• [SUPPLIED MATERIAL]:
■ ■ ■
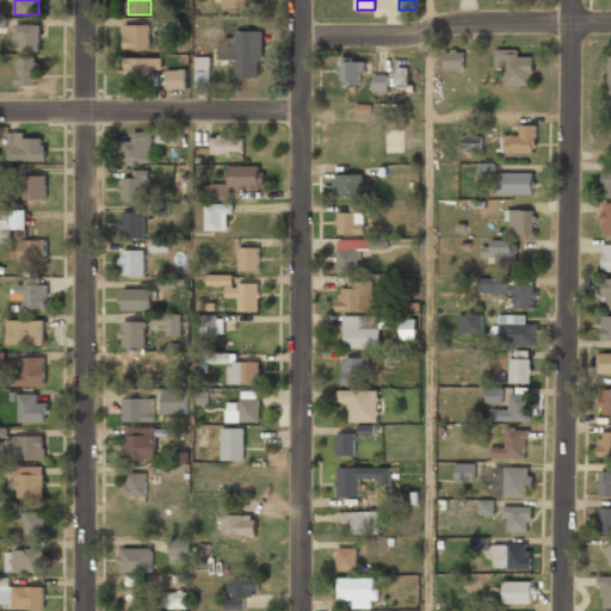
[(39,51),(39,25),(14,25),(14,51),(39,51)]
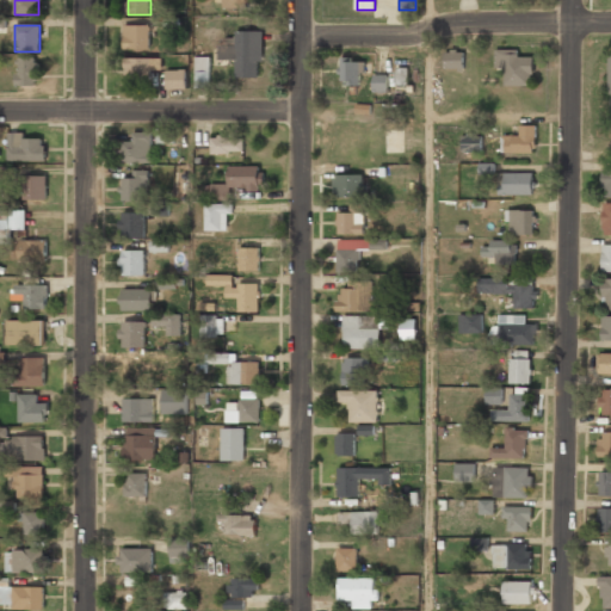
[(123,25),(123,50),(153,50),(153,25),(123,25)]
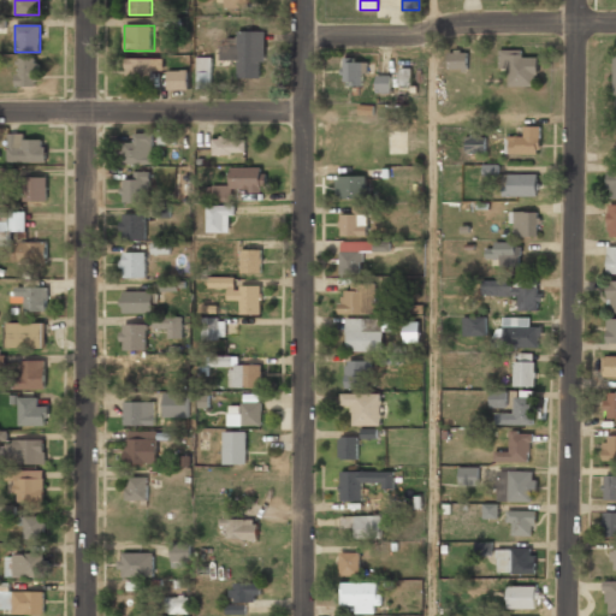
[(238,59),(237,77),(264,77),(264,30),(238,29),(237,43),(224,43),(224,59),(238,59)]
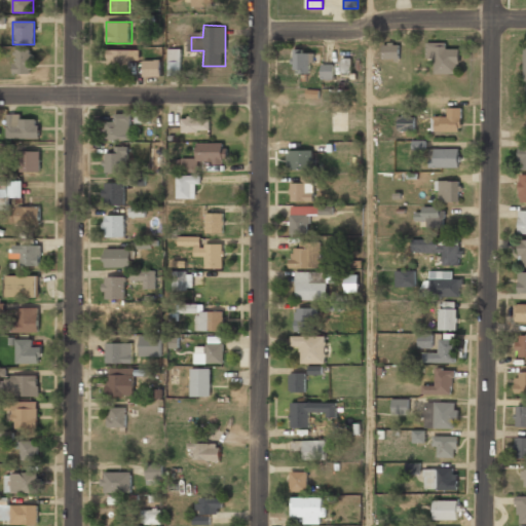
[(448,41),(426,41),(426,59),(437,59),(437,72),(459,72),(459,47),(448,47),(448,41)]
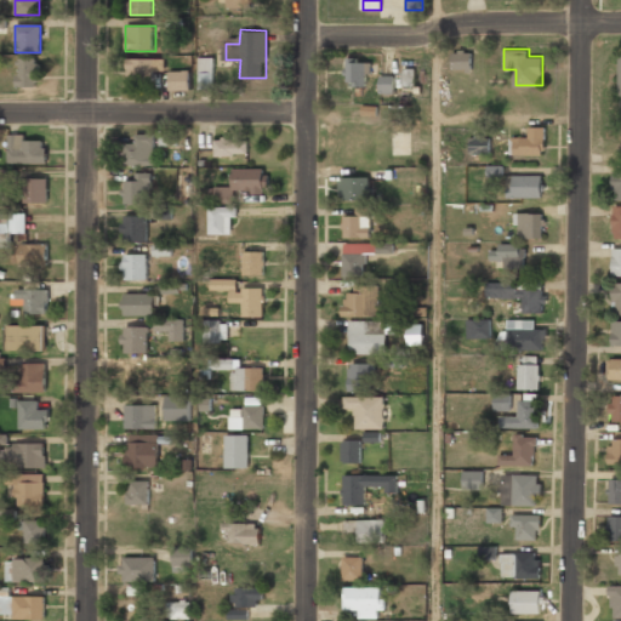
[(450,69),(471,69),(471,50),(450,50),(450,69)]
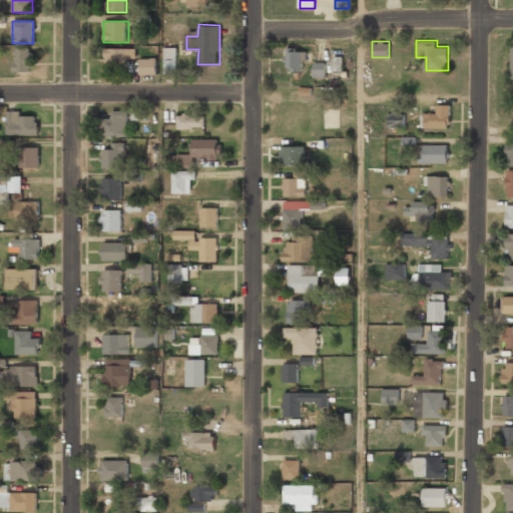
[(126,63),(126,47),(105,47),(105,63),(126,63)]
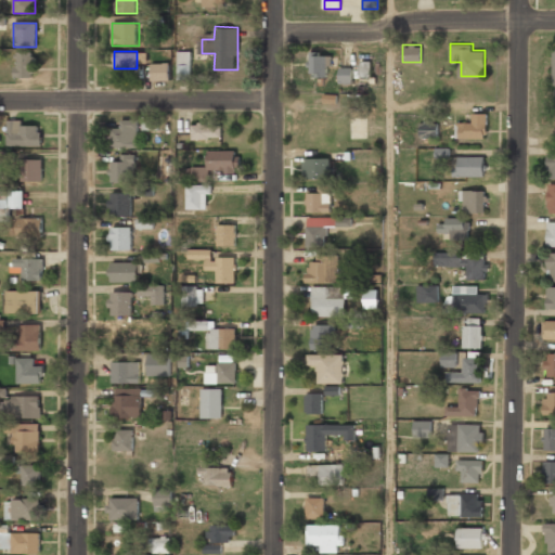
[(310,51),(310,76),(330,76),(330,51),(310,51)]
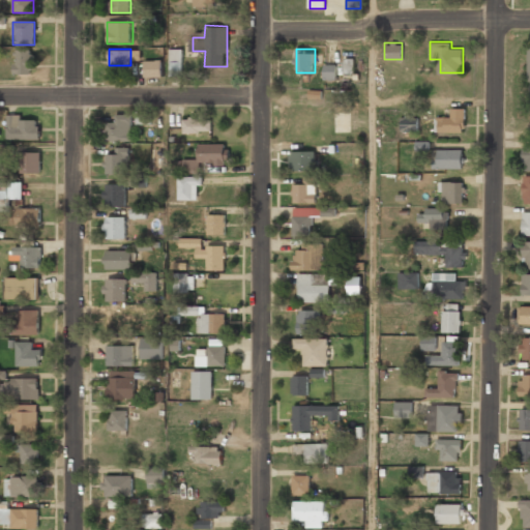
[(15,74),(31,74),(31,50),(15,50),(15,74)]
■ ■ ■
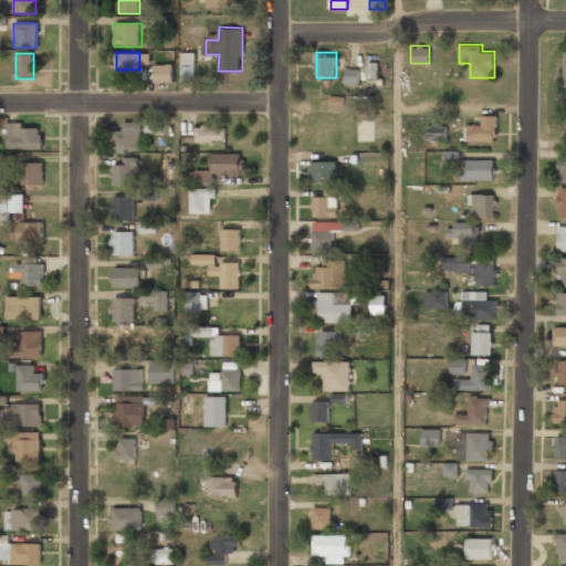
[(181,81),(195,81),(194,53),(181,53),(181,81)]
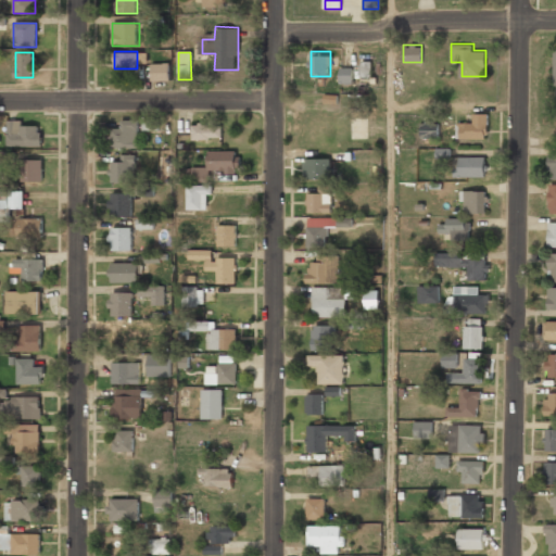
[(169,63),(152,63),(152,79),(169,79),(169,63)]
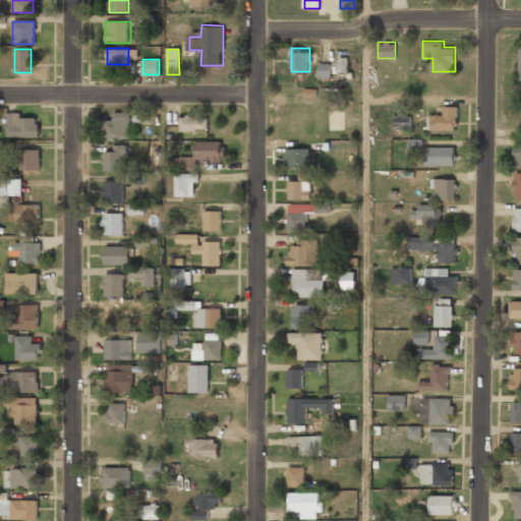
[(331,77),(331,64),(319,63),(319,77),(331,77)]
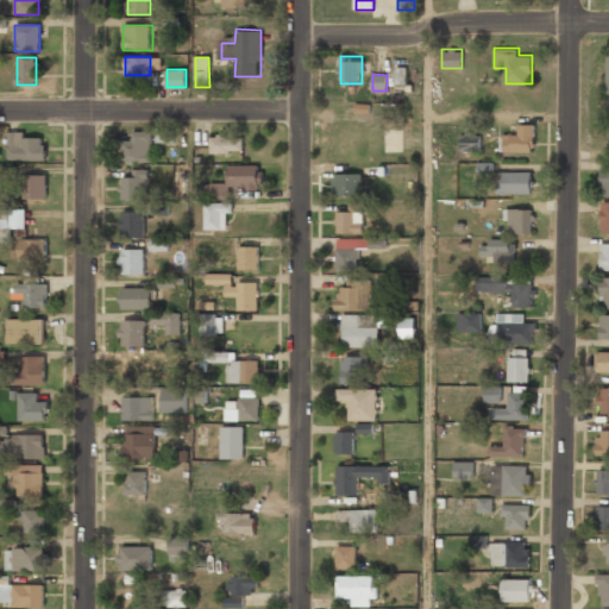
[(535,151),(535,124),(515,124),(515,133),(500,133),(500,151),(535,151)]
■ ■ ■
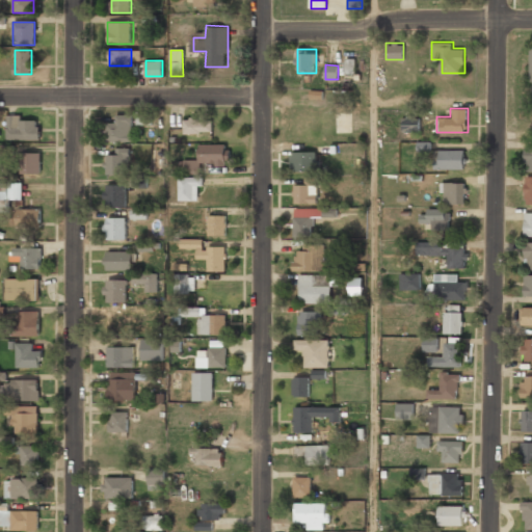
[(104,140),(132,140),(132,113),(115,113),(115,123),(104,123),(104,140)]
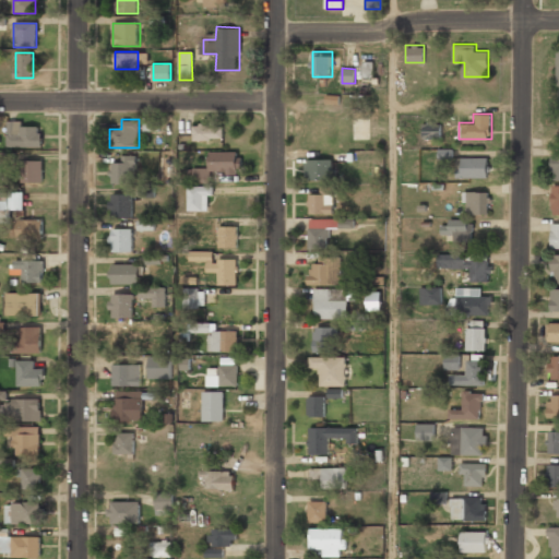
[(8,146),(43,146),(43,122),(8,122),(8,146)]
■ ■ ■
• [ABOUT THIS EXERCISE]: Find the line with "[(123,25),(123,50),(153,50),(153,25),(123,25)]" in the entries above. Set down exactly every line from it up to and including the line with "[(15,74),(31,74),(31,50),(15,50),(15,74)]", images excluded.

• [OUTPUT]:
[(123,25),(123,50),(153,50),(153,25),(123,25)]
[(238,59),(237,77),(264,77),(264,30),(238,29),(237,43),(224,43),(224,59),(238,59)]
[(448,41),(426,41),(426,59),(437,59),(437,72),(459,72),(459,47),(448,47),(448,41)]
[(450,69),(471,69),(471,50),(450,50),(450,69)]
[(126,63),(126,47),(105,47),(105,63),(126,63)]
[(310,51),(310,76),(330,76),(330,51),(310,51)]
[(15,74),(31,74),(31,50),(15,50),(15,74)]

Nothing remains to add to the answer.